Work item:
Every entry is to be returned verbatim.
——
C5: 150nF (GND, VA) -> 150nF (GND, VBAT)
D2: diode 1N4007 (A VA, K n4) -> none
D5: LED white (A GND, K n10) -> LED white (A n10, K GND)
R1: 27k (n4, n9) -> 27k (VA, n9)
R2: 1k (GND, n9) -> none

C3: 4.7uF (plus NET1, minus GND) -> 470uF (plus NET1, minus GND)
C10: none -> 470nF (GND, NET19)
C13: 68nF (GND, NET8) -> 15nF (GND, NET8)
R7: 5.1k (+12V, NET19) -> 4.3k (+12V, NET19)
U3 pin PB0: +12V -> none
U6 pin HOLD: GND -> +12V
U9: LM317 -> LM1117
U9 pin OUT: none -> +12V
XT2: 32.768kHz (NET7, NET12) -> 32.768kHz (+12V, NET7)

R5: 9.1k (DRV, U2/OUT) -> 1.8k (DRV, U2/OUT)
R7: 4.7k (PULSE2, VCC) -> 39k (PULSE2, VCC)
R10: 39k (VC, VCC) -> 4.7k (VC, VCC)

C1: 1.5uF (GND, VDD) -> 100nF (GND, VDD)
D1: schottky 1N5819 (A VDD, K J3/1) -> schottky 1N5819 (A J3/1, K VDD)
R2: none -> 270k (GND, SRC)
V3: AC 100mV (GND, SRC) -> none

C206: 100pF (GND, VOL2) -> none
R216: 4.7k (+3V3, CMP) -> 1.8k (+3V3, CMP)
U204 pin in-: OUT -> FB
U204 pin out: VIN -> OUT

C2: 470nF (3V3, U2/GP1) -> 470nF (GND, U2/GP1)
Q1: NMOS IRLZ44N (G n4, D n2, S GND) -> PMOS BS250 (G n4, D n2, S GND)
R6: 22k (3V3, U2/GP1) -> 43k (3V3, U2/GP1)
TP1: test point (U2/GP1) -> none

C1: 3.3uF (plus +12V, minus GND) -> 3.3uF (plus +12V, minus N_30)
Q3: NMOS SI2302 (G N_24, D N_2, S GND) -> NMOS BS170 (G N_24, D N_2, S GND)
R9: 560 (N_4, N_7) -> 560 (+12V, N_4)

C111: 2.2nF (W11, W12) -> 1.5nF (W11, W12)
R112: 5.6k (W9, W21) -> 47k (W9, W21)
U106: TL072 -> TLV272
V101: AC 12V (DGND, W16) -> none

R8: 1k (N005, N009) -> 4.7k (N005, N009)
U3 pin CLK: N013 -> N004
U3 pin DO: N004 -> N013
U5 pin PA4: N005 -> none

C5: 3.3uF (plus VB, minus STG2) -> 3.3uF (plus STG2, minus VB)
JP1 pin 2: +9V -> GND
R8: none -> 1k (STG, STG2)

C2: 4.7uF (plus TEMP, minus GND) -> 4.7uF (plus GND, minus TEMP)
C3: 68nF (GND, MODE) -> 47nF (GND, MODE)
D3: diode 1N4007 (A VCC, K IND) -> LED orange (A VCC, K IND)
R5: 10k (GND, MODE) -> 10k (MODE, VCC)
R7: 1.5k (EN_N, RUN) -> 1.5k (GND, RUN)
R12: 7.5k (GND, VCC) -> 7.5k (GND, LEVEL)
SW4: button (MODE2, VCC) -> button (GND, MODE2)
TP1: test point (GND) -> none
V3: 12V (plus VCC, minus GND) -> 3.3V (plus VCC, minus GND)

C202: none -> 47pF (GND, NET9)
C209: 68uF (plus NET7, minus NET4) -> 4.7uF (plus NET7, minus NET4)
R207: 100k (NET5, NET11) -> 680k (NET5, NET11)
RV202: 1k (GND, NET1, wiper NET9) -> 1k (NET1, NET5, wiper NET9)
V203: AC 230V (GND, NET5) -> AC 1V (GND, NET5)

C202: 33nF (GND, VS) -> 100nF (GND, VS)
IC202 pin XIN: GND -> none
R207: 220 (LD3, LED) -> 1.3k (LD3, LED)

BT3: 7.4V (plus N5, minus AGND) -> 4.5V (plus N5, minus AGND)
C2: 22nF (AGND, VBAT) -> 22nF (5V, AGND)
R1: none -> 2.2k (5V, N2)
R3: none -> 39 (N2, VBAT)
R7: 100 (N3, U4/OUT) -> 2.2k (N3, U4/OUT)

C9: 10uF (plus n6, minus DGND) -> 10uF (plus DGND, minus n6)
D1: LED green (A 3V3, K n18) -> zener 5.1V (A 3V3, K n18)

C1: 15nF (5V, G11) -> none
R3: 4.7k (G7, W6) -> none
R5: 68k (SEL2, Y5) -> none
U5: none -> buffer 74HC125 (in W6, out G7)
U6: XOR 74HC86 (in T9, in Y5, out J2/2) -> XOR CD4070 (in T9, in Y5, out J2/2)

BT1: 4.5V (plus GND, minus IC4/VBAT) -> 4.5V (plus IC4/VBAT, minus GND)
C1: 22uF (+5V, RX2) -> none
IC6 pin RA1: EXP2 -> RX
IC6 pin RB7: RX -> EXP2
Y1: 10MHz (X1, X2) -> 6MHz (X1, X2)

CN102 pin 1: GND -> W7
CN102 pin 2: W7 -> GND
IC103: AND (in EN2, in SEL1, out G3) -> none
——
Task solution:
C5: 150nF (GND, VA) -> 150nF (GND, VBAT)
D2: diode 1N4007 (A VA, K n4) -> none
D5: LED white (A GND, K n10) -> LED white (A n10, K GND)
R1: 27k (n4, n9) -> 27k (VA, n9)
R2: 1k (GND, n9) -> none

C3: 4.7uF (plus NET1, minus GND) -> 470uF (plus NET1, minus GND)
C10: none -> 470nF (GND, NET19)
C13: 68nF (GND, NET8) -> 15nF (GND, NET8)
R7: 5.1k (+12V, NET19) -> 4.3k (+12V, NET19)
U3 pin PB0: +12V -> none
U6 pin HOLD: GND -> +12V
U9: LM317 -> LM1117
U9 pin OUT: none -> +12V
XT2: 32.768kHz (NET7, NET12) -> 32.768kHz (+12V, NET7)

R5: 9.1k (DRV, U2/OUT) -> 1.8k (DRV, U2/OUT)
R7: 4.7k (PULSE2, VCC) -> 39k (PULSE2, VCC)
R10: 39k (VC, VCC) -> 4.7k (VC, VCC)

C1: 1.5uF (GND, VDD) -> 100nF (GND, VDD)
D1: schottky 1N5819 (A VDD, K J3/1) -> schottky 1N5819 (A J3/1, K VDD)
R2: none -> 270k (GND, SRC)
V3: AC 100mV (GND, SRC) -> none

C206: 100pF (GND, VOL2) -> none
R216: 4.7k (+3V3, CMP) -> 1.8k (+3V3, CMP)
U204 pin in-: OUT -> FB
U204 pin out: VIN -> OUT

C2: 470nF (3V3, U2/GP1) -> 470nF (GND, U2/GP1)
Q1: NMOS IRLZ44N (G n4, D n2, S GND) -> PMOS BS250 (G n4, D n2, S GND)
R6: 22k (3V3, U2/GP1) -> 43k (3V3, U2/GP1)
TP1: test point (U2/GP1) -> none

C1: 3.3uF (plus +12V, minus GND) -> 3.3uF (plus +12V, minus N_30)
Q3: NMOS SI2302 (G N_24, D N_2, S GND) -> NMOS BS170 (G N_24, D N_2, S GND)
R9: 560 (N_4, N_7) -> 560 (+12V, N_4)

C111: 2.2nF (W11, W12) -> 1.5nF (W11, W12)
R112: 5.6k (W9, W21) -> 47k (W9, W21)
U106: TL072 -> TLV272
V101: AC 12V (DGND, W16) -> none

R8: 1k (N005, N009) -> 4.7k (N005, N009)
U3 pin CLK: N013 -> N004
U3 pin DO: N004 -> N013
U5 pin PA4: N005 -> none

C5: 3.3uF (plus VB, minus STG2) -> 3.3uF (plus STG2, minus VB)
JP1 pin 2: +9V -> GND
R8: none -> 1k (STG, STG2)

C2: 4.7uF (plus TEMP, minus GND) -> 4.7uF (plus GND, minus TEMP)
C3: 68nF (GND, MODE) -> 47nF (GND, MODE)
D3: diode 1N4007 (A VCC, K IND) -> LED orange (A VCC, K IND)
R5: 10k (GND, MODE) -> 10k (MODE, VCC)
R7: 1.5k (EN_N, RUN) -> 1.5k (GND, RUN)
R12: 7.5k (GND, VCC) -> 7.5k (GND, LEVEL)
SW4: button (MODE2, VCC) -> button (GND, MODE2)
TP1: test point (GND) -> none
V3: 12V (plus VCC, minus GND) -> 3.3V (plus VCC, minus GND)

C202: none -> 47pF (GND, NET9)
C209: 68uF (plus NET7, minus NET4) -> 4.7uF (plus NET7, minus NET4)
R207: 100k (NET5, NET11) -> 680k (NET5, NET11)
RV202: 1k (GND, NET1, wiper NET9) -> 1k (NET1, NET5, wiper NET9)
V203: AC 230V (GND, NET5) -> AC 1V (GND, NET5)

C202: 33nF (GND, VS) -> 100nF (GND, VS)
IC202 pin XIN: GND -> none
R207: 220 (LD3, LED) -> 1.3k (LD3, LED)

BT3: 7.4V (plus N5, minus AGND) -> 4.5V (plus N5, minus AGND)
C2: 22nF (AGND, VBAT) -> 22nF (5V, AGND)
R1: none -> 2.2k (5V, N2)
R3: none -> 39 (N2, VBAT)
R7: 100 (N3, U4/OUT) -> 2.2k (N3, U4/OUT)

C9: 10uF (plus n6, minus DGND) -> 10uF (plus DGND, minus n6)
D1: LED green (A 3V3, K n18) -> zener 5.1V (A 3V3, K n18)

C1: 15nF (5V, G11) -> none
R3: 4.7k (G7, W6) -> none
R5: 68k (SEL2, Y5) -> none
U5: none -> buffer 74HC125 (in W6, out G7)
U6: XOR 74HC86 (in T9, in Y5, out J2/2) -> XOR CD4070 (in T9, in Y5, out J2/2)

BT1: 4.5V (plus GND, minus IC4/VBAT) -> 4.5V (plus IC4/VBAT, minus GND)
C1: 22uF (+5V, RX2) -> none
IC6 pin RA1: EXP2 -> RX
IC6 pin RB7: RX -> EXP2
Y1: 10MHz (X1, X2) -> 6MHz (X1, X2)

CN102 pin 1: GND -> W7
CN102 pin 2: W7 -> GND
IC103: AND (in EN2, in SEL1, out G3) -> none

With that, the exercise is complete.